EXERCISE DETAILS →
In the entries below, find the line with "Someone put down the grey pawn at [171, 296]." and the line with "Someone put down the purple". Reproduce those two lines and every line between them exactly, and nothing more.
______________________________
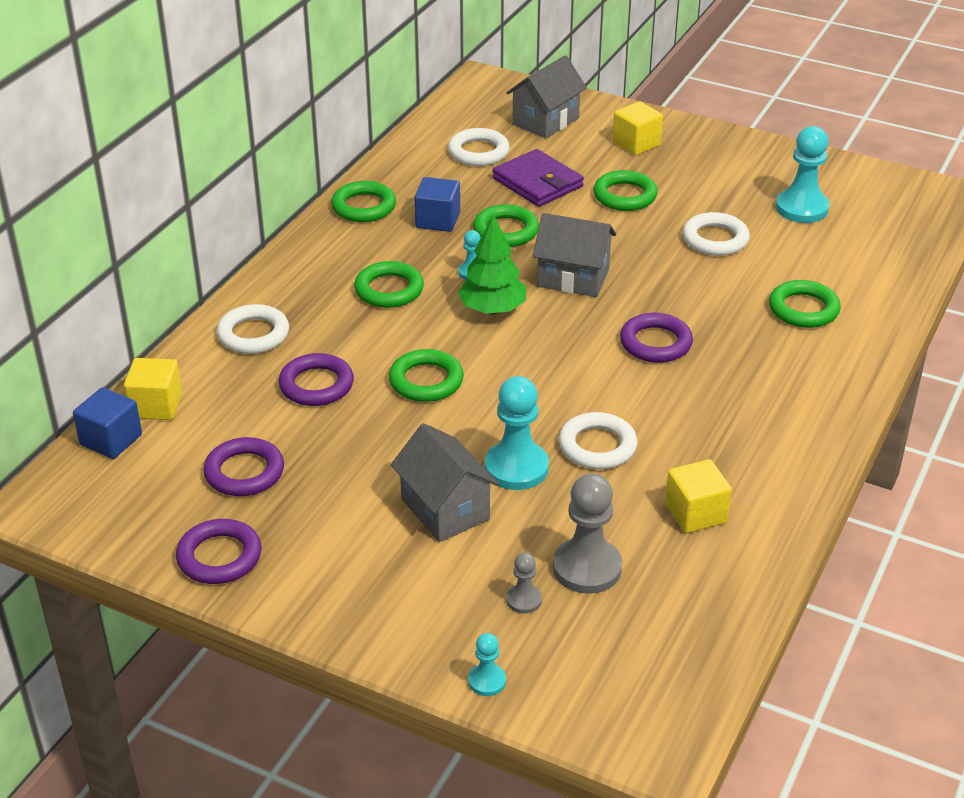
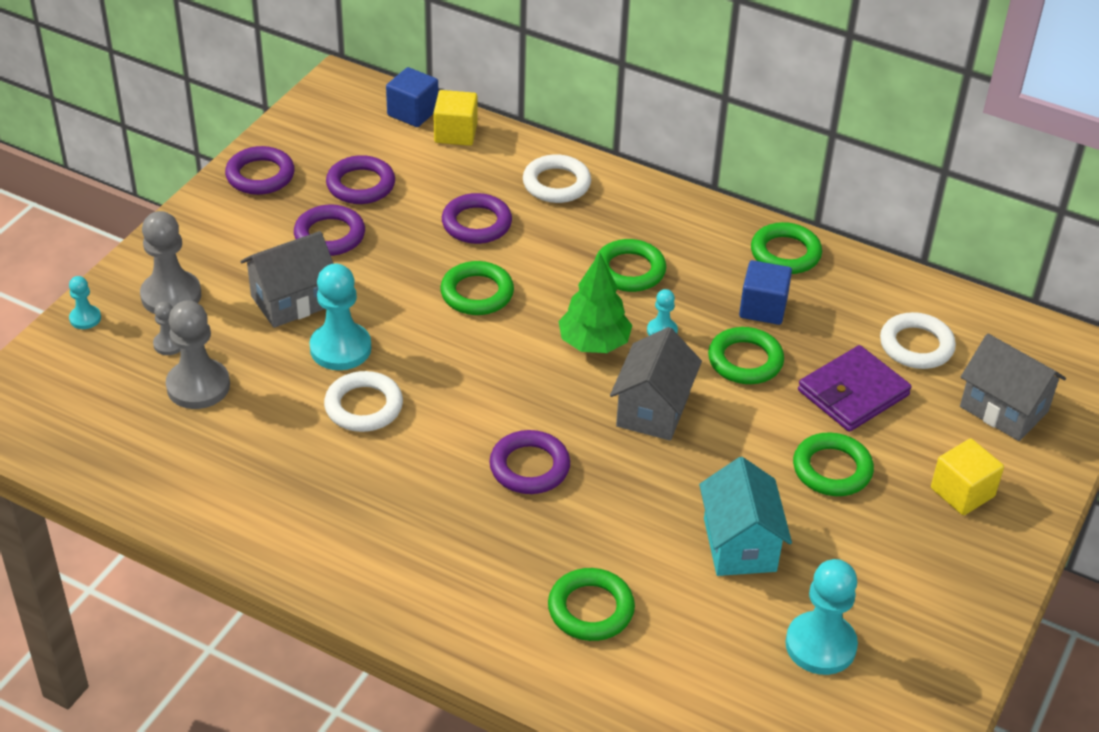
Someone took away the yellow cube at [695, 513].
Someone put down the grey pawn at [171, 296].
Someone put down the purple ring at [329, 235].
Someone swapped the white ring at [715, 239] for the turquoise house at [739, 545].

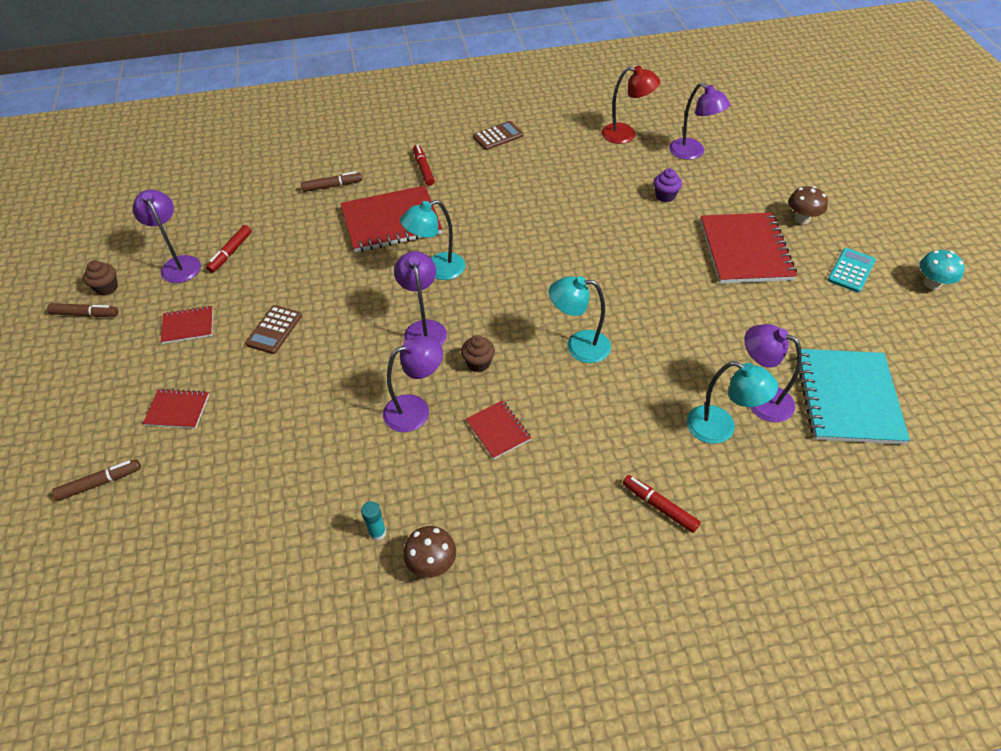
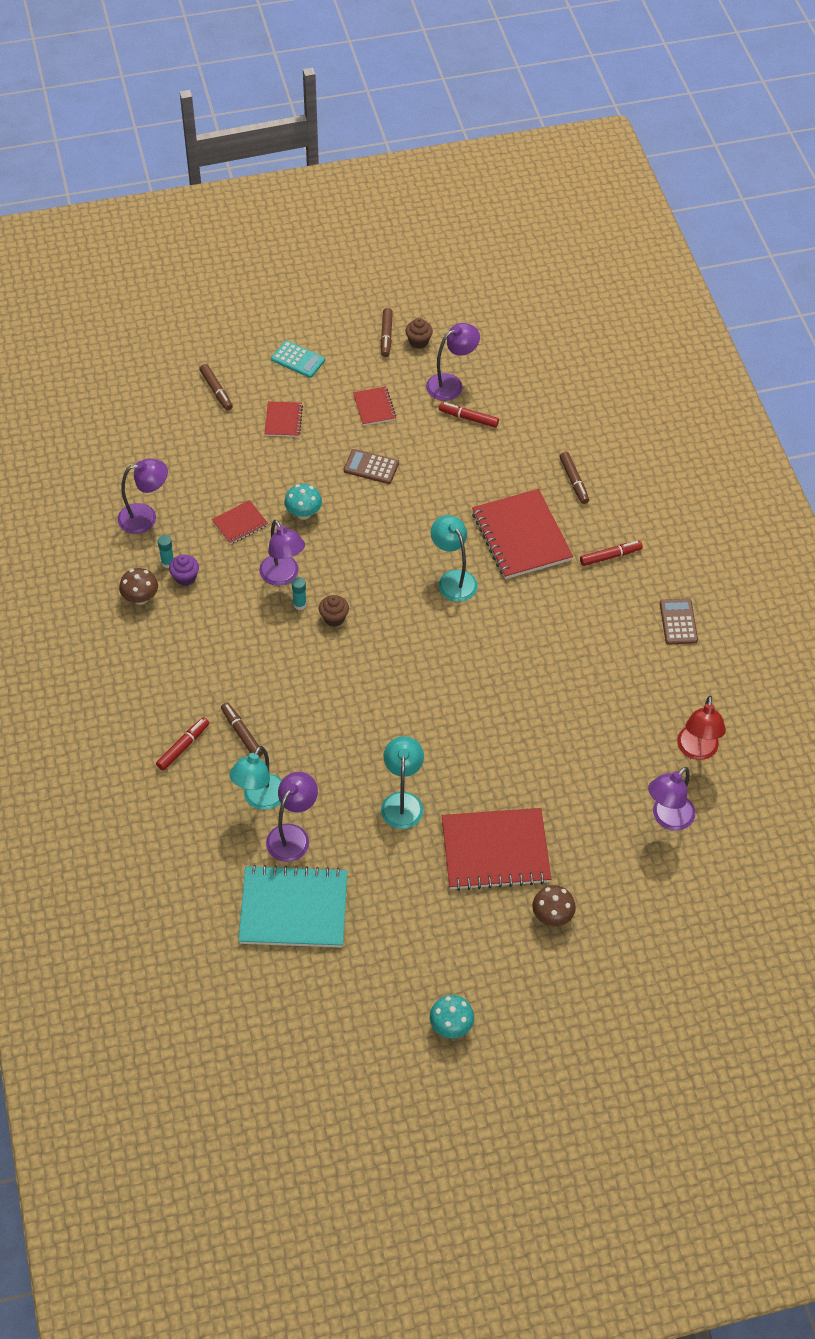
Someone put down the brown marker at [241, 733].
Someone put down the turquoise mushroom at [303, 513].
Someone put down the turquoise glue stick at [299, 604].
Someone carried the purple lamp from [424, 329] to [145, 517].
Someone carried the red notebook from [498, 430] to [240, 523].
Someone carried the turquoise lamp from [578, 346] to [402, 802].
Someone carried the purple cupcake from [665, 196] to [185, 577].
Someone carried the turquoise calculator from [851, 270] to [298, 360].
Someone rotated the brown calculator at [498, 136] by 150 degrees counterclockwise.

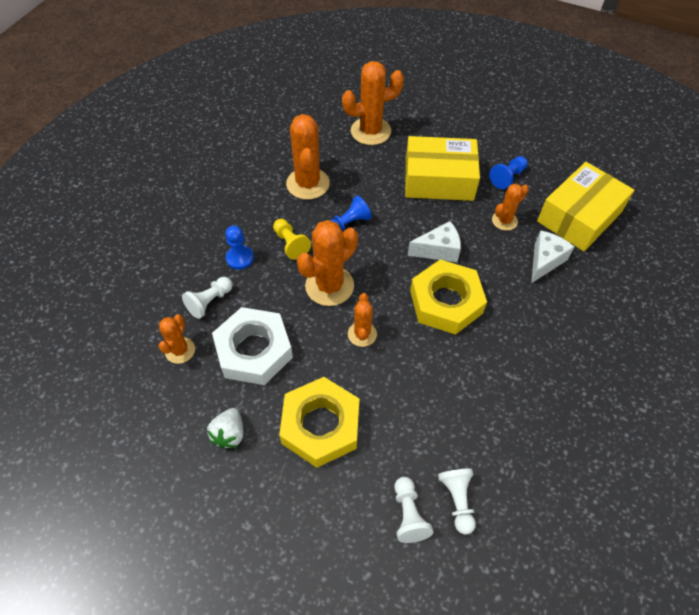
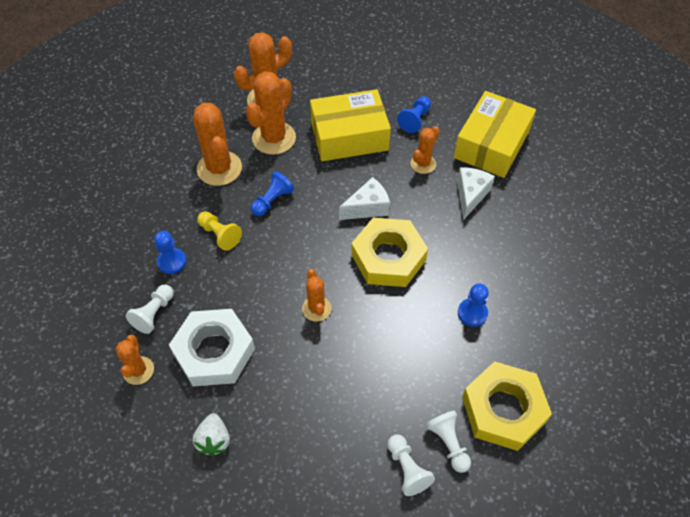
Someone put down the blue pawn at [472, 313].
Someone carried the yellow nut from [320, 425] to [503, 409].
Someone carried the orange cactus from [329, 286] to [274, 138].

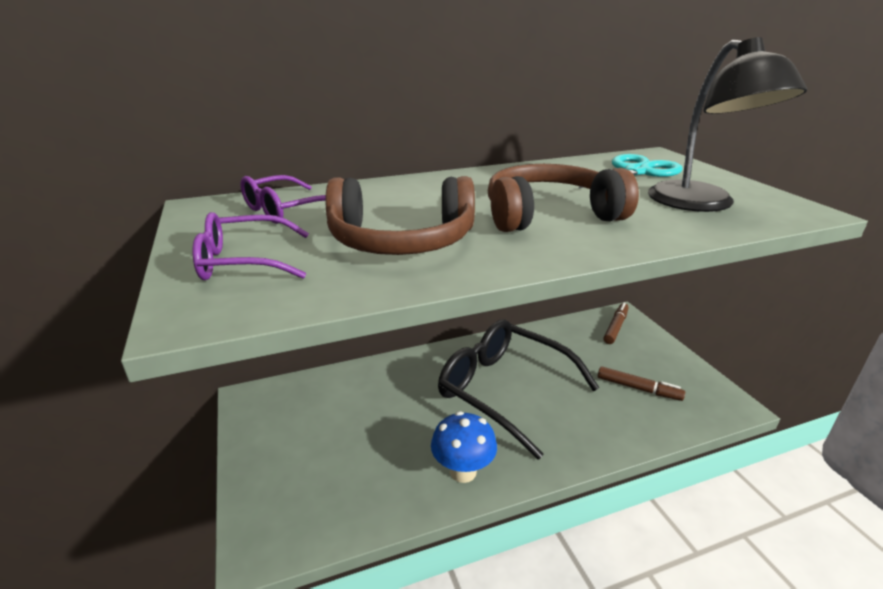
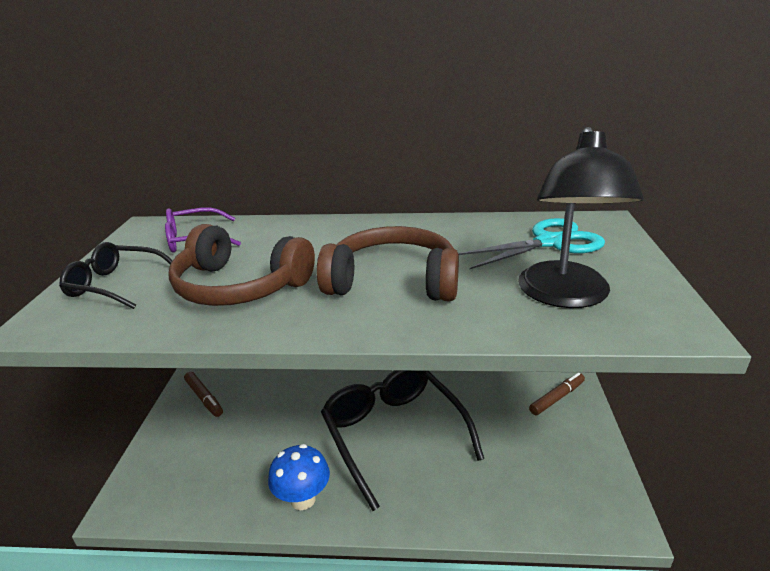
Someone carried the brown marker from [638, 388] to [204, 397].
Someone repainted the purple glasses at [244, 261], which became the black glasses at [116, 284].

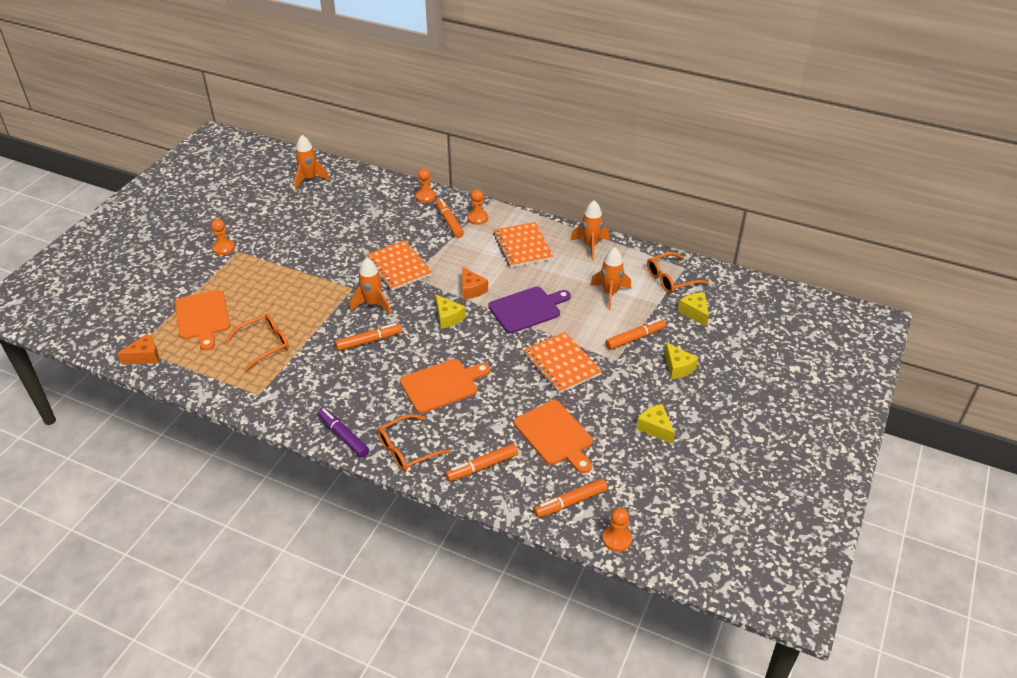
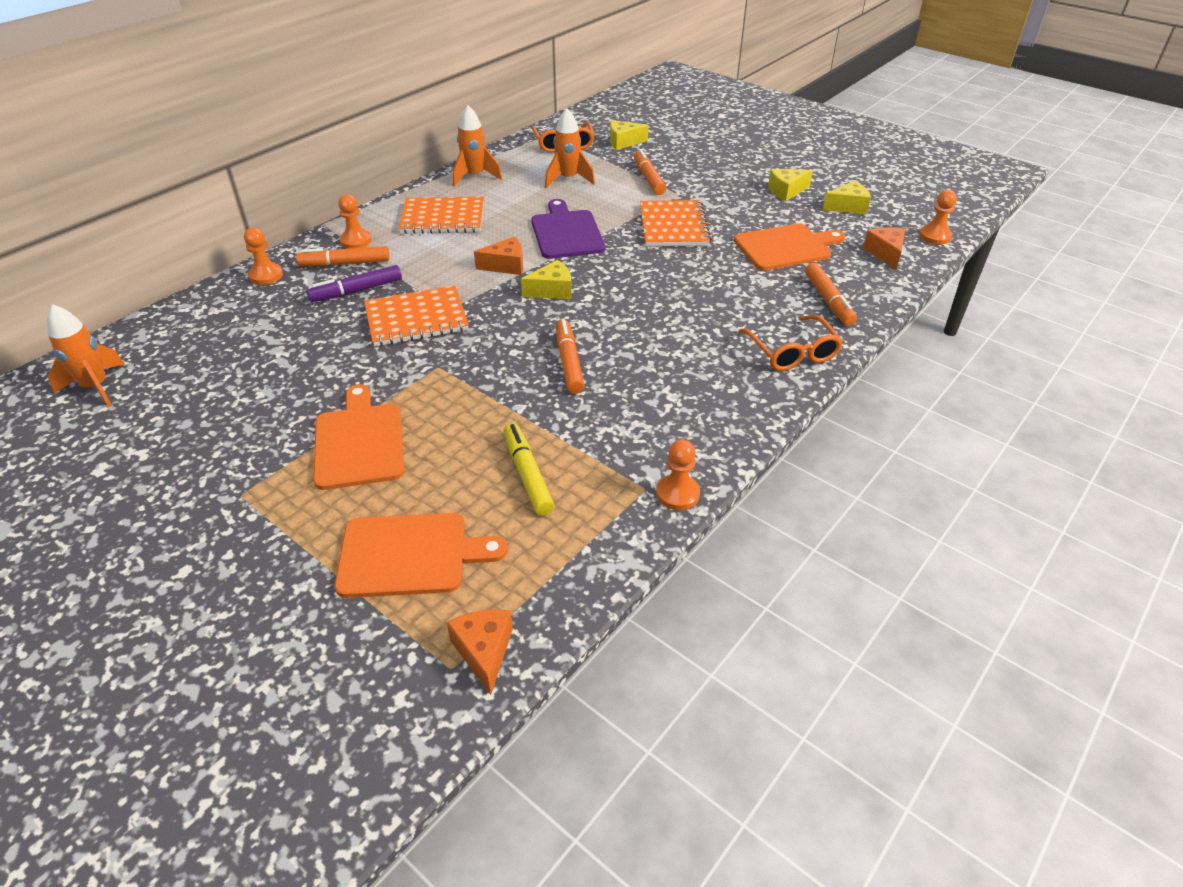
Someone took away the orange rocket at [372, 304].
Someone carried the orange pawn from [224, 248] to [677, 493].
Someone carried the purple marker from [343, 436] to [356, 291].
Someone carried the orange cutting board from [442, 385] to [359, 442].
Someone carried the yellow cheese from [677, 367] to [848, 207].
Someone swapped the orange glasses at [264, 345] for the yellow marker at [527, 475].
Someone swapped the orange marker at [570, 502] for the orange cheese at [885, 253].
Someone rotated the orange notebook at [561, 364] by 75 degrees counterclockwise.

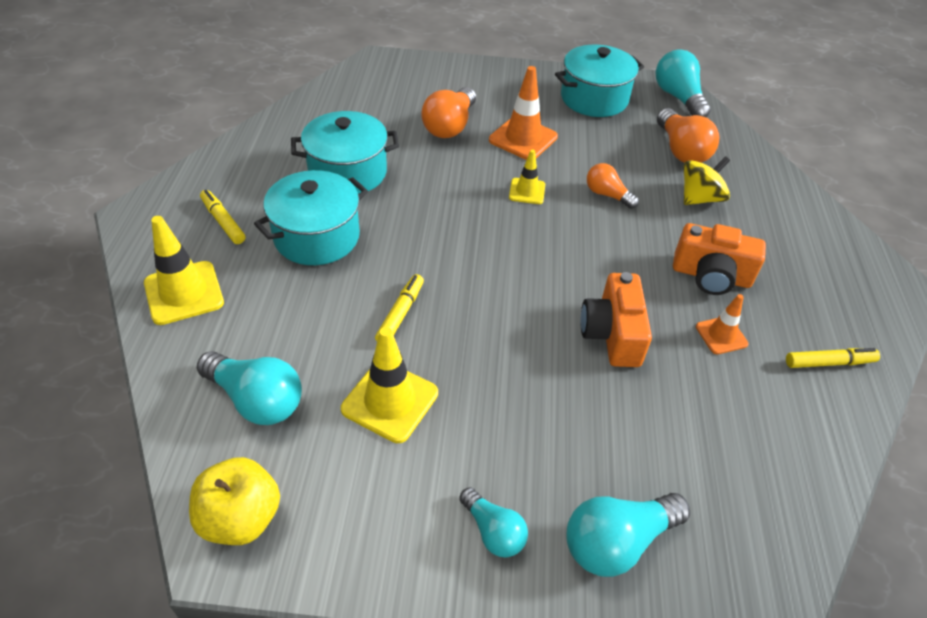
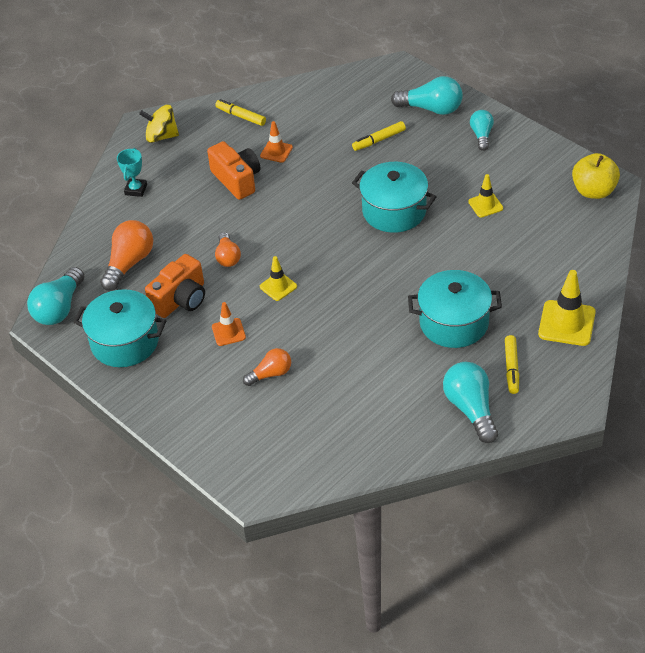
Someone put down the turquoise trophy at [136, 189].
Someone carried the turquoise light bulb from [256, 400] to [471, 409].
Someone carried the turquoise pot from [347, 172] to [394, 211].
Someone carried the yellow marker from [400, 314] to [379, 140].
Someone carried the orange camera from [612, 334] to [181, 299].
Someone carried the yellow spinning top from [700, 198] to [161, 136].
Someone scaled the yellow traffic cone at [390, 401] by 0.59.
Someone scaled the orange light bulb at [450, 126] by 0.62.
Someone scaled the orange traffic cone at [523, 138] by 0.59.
______________________________
SOLUTION TO THIS PROBLEM →
Someone put down the grey pawn at [171, 296].
Someone put down the purple ring at [329, 235].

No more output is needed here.